Start of Exercise data
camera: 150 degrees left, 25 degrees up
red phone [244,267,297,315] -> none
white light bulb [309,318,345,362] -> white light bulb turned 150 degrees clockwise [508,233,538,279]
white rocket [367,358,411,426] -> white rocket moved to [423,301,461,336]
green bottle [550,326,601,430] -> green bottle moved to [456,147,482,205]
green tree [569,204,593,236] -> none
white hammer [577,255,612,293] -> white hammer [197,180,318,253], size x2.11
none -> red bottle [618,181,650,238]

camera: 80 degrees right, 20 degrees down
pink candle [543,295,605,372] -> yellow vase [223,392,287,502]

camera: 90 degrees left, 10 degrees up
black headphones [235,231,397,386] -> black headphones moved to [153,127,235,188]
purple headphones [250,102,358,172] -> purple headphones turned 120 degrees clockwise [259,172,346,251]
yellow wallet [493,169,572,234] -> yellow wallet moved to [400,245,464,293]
End of Exercise data
Start of Exercise data
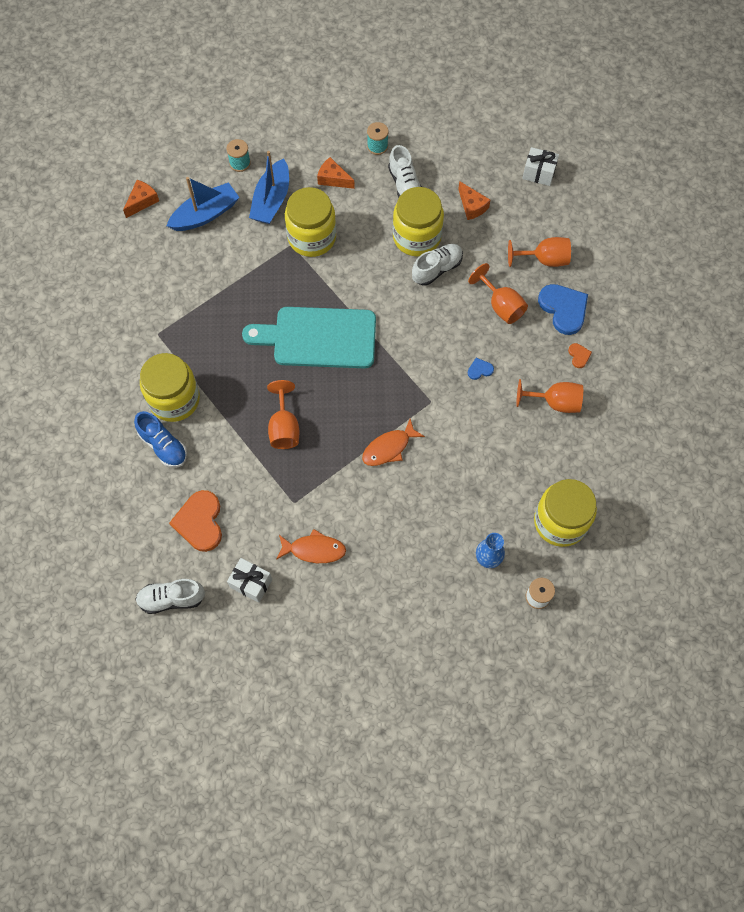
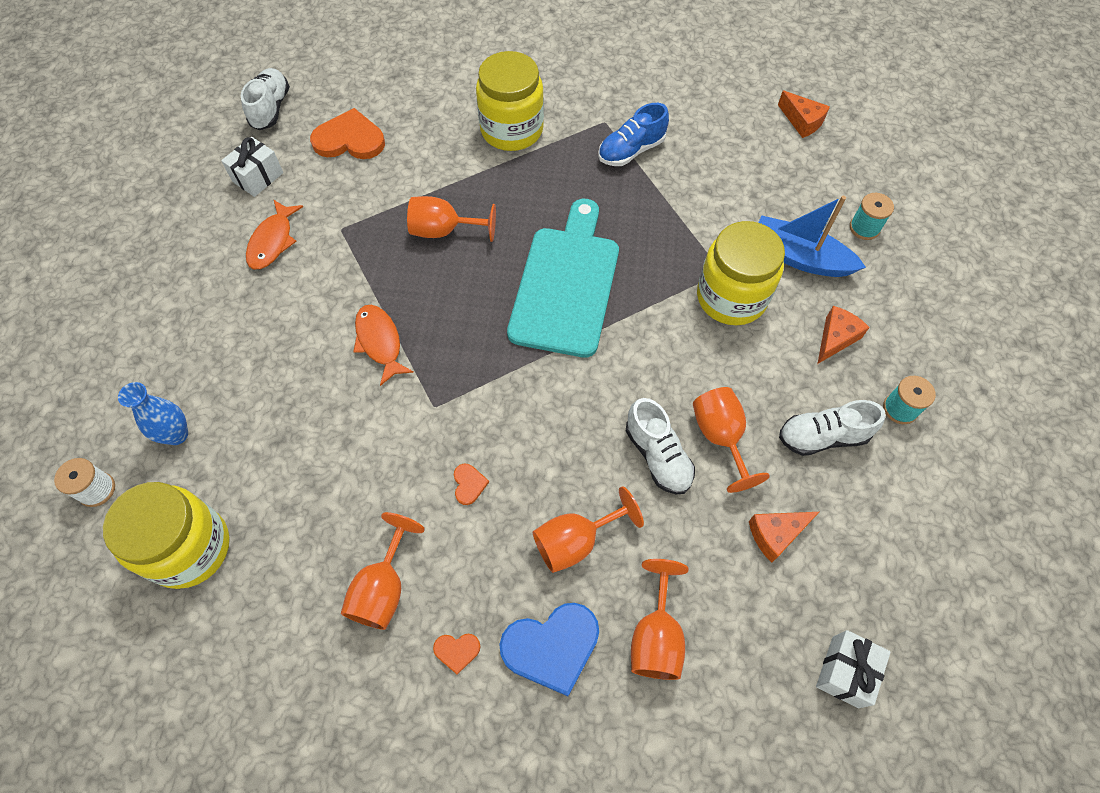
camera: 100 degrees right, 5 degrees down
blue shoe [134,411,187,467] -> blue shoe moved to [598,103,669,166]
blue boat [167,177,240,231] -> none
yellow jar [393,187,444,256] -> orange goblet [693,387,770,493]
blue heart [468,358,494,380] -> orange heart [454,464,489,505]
End of Exercise data
Would you copy, unchanged, the stretch of the records above that begins at the line containing "camera: 100 degrees right, 5 degrees down" and ends at the line containing "blue heart [468,358,494,380]", and only that?

camera: 100 degrees right, 5 degrees down
blue shoe [134,411,187,467] -> blue shoe moved to [598,103,669,166]
blue boat [167,177,240,231] -> none
yellow jar [393,187,444,256] -> orange goblet [693,387,770,493]
blue heart [468,358,494,380] -> orange heart [454,464,489,505]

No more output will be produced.